(Data for this task begins)

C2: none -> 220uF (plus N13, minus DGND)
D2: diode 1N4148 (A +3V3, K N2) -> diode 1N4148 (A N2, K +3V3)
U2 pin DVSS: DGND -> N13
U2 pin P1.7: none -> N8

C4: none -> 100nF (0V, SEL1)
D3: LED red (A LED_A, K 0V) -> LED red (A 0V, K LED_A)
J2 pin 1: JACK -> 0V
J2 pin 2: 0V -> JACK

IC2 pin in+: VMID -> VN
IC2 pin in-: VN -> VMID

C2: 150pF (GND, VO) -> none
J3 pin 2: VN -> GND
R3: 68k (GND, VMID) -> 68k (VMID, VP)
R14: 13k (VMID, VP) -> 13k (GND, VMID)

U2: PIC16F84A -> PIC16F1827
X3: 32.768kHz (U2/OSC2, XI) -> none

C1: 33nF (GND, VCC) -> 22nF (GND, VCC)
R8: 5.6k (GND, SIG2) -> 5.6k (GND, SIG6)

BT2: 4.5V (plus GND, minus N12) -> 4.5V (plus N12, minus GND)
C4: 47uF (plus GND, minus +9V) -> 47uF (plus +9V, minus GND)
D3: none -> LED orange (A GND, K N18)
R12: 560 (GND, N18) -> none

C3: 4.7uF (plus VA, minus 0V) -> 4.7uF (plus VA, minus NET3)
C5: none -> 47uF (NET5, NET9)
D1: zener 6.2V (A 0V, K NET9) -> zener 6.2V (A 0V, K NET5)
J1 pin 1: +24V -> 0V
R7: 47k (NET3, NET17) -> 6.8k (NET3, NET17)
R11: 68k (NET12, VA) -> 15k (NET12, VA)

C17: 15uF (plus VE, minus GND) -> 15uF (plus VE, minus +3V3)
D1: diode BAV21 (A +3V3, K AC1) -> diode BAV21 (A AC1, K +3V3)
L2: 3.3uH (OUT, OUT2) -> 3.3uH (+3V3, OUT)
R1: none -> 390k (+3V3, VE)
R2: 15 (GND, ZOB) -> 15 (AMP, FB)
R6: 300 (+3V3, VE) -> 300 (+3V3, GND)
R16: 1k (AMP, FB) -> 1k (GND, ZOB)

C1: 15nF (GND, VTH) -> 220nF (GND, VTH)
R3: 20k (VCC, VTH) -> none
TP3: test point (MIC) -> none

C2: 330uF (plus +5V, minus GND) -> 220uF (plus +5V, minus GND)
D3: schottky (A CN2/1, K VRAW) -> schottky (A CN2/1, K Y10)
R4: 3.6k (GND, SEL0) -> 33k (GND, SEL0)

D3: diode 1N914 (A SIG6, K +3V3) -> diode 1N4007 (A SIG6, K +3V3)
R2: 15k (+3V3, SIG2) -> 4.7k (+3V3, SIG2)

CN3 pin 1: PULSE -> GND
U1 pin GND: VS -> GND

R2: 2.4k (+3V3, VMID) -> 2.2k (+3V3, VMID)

(Data for this task ends)

◆ **Exercise objective**: Each line from the one containing "TP3: test point (MIC) -> none" to the end of the records should be echoed exactly, and no other line.

◆ **Task response**:
TP3: test point (MIC) -> none

C2: 330uF (plus +5V, minus GND) -> 220uF (plus +5V, minus GND)
D3: schottky (A CN2/1, K VRAW) -> schottky (A CN2/1, K Y10)
R4: 3.6k (GND, SEL0) -> 33k (GND, SEL0)

D3: diode 1N914 (A SIG6, K +3V3) -> diode 1N4007 (A SIG6, K +3V3)
R2: 15k (+3V3, SIG2) -> 4.7k (+3V3, SIG2)

CN3 pin 1: PULSE -> GND
U1 pin GND: VS -> GND

R2: 2.4k (+3V3, VMID) -> 2.2k (+3V3, VMID)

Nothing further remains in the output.